= Exercise =
Reproduce the following data word for word.
++++ Data listing
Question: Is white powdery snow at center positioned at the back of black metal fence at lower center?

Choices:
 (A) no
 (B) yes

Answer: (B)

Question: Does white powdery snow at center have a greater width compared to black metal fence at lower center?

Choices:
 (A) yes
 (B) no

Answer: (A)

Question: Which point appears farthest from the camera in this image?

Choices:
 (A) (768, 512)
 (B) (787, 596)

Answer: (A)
++++++++
= Output for this task =
Question: Is white powdery snow at center positioned at the back of black metal fence at lower center?

Choices:
 (A) no
 (B) yes

Answer: (B)

Question: Does white powdery snow at center have a greater width compared to black metal fence at lower center?

Choices:
 (A) yes
 (B) no

Answer: (A)

Question: Which point appears farthest from the camera in this image?

Choices:
 (A) (768, 512)
 (B) (787, 596)

Answer: (A)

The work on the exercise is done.